§ Exercise input:
###

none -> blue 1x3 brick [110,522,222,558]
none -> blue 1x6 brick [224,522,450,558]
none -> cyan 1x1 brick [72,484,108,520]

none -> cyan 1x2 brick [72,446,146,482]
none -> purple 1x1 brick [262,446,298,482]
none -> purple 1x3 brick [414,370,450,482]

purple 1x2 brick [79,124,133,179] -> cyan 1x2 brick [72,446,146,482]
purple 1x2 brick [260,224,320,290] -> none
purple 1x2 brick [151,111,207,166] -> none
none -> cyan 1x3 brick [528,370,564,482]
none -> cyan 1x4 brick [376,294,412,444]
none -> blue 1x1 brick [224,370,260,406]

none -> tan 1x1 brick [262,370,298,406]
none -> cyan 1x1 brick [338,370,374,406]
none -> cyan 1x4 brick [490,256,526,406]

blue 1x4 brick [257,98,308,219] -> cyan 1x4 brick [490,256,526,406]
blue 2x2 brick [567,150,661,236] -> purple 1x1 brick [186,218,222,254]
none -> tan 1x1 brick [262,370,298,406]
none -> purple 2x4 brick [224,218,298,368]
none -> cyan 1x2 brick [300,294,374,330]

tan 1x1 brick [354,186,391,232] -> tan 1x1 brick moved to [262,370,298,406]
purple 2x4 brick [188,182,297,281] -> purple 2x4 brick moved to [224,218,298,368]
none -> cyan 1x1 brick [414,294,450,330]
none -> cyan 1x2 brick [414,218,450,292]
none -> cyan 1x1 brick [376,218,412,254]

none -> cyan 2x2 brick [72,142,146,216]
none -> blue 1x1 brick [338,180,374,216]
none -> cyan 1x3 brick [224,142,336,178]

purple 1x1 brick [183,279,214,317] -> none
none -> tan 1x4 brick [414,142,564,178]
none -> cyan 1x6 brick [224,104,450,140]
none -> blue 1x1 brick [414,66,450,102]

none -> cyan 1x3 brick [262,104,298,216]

###

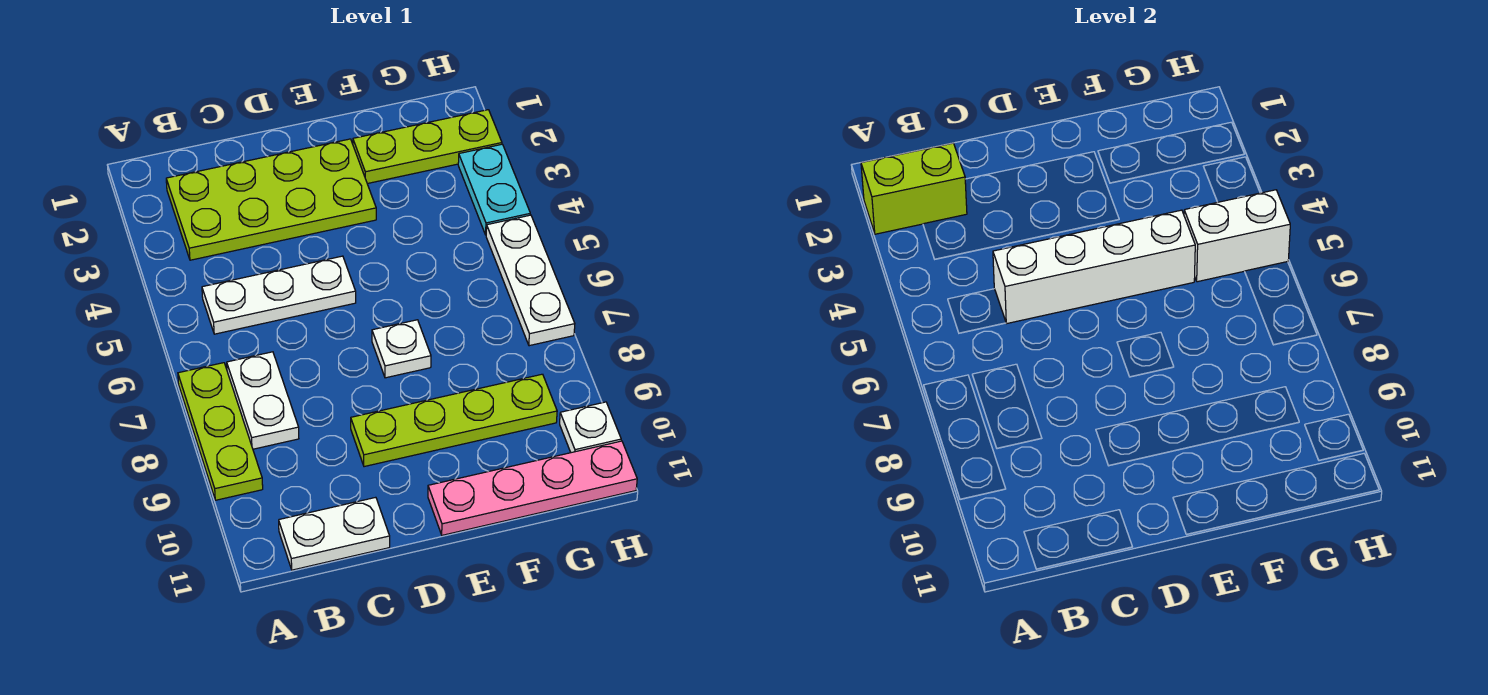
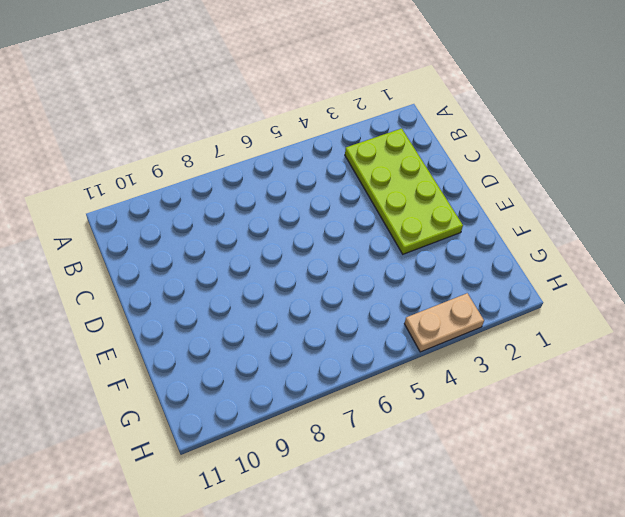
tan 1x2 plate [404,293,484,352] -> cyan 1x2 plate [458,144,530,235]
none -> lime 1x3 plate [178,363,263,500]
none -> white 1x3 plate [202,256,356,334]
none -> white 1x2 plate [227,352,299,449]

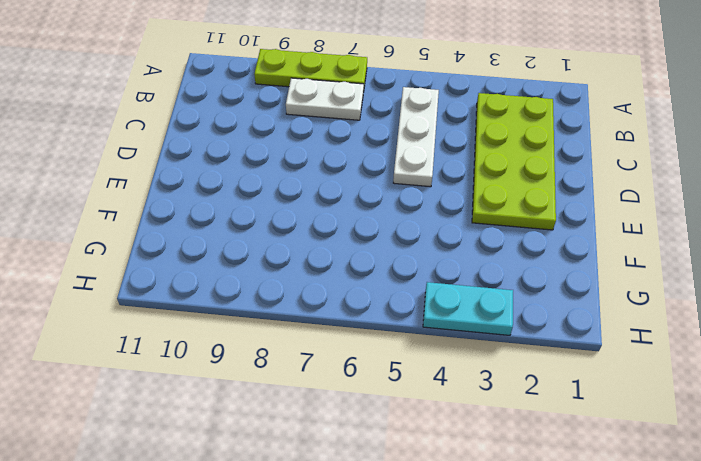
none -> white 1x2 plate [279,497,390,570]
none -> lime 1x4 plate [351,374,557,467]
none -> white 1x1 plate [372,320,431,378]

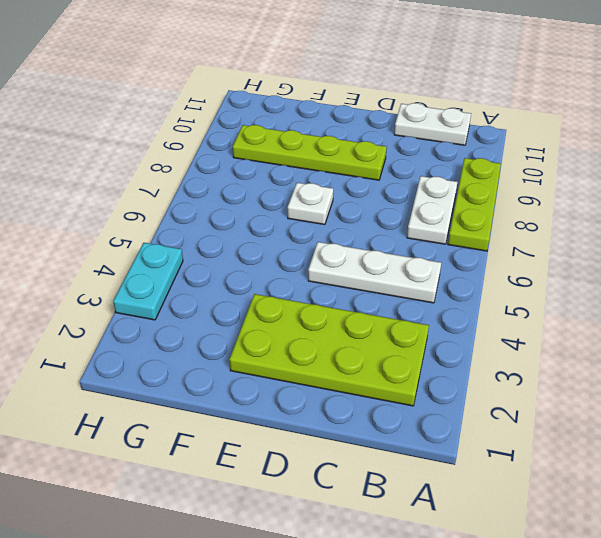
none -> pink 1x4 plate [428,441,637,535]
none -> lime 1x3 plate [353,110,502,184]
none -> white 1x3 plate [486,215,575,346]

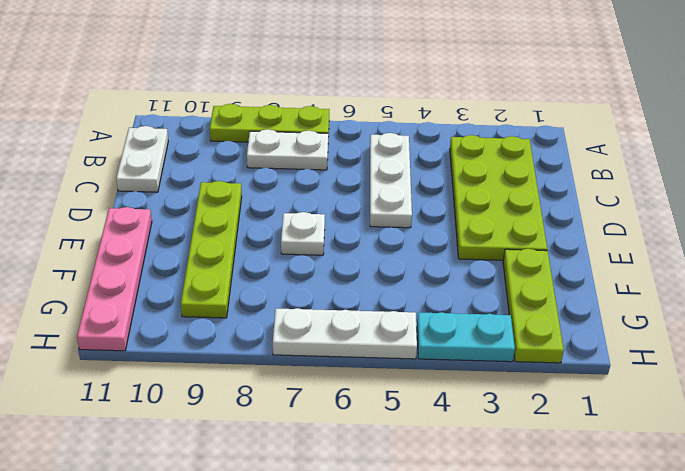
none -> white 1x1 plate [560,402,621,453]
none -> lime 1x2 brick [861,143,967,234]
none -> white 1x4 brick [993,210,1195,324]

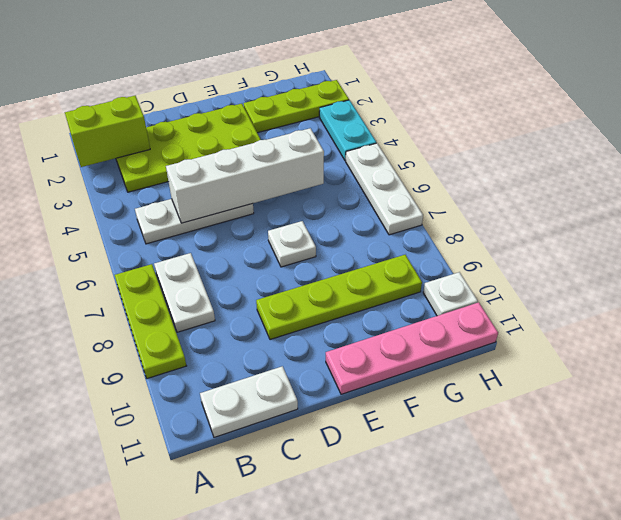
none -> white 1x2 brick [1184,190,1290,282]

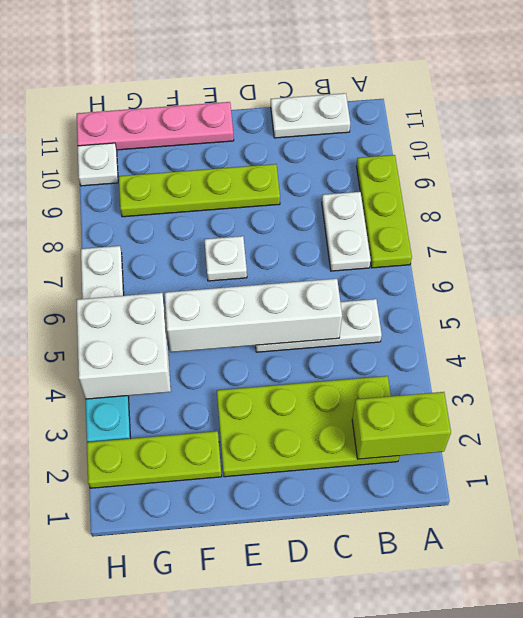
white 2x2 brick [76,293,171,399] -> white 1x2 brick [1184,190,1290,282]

###

§ Goal of the exercise:
With the pictures omitted, copy exactly the lines of the listing above starting at the line containing "none -> white 1x3 plate [202,256,356,334]" and ending at the line containing "none -> white 1x4 brick [993,210,1195,324]", both included.

§ Response for this exercise:
none -> white 1x3 plate [202,256,356,334]
none -> white 1x2 plate [227,352,299,449]

none -> white 1x2 plate [279,497,390,570]
none -> lime 1x4 plate [351,374,557,467]
none -> white 1x1 plate [372,320,431,378]

none -> pink 1x4 plate [428,441,637,535]
none -> lime 1x3 plate [353,110,502,184]
none -> white 1x3 plate [486,215,575,346]

none -> white 1x1 plate [560,402,621,453]
none -> lime 1x2 brick [861,143,967,234]
none -> white 1x4 brick [993,210,1195,324]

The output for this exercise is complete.